**Supplied entries:**

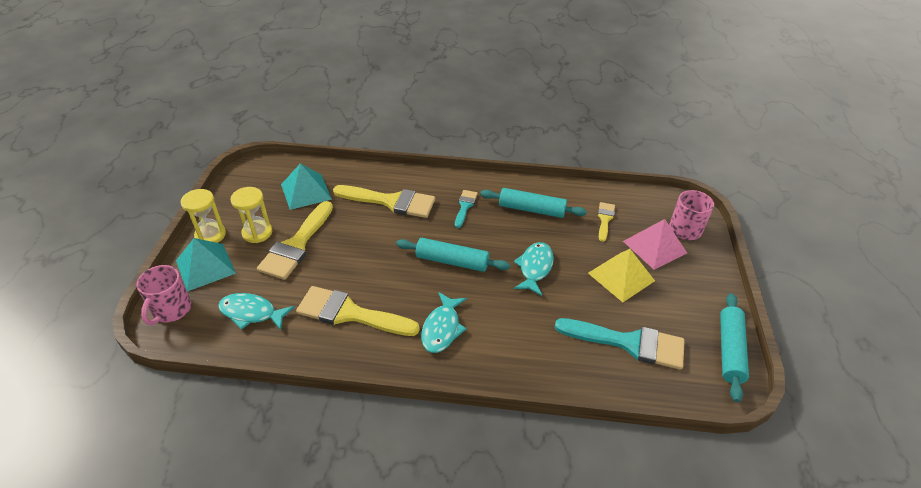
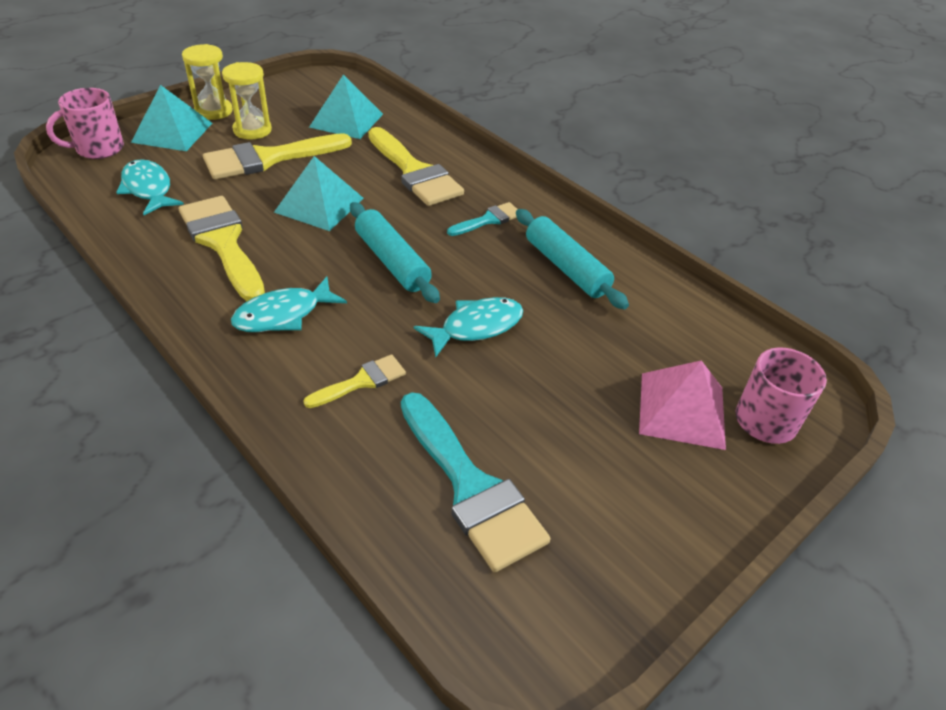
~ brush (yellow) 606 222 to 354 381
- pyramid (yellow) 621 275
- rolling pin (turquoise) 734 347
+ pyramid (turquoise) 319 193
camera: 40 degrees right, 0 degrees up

**Work instructions:** Would you print the line containing "- rolling pin (turquoise) 734 347" and every line after it up to the end of the listing above, exactly, and nothing else?

**Response to the task:**
- rolling pin (turquoise) 734 347
+ pyramid (turquoise) 319 193
camera: 40 degrees right, 0 degrees up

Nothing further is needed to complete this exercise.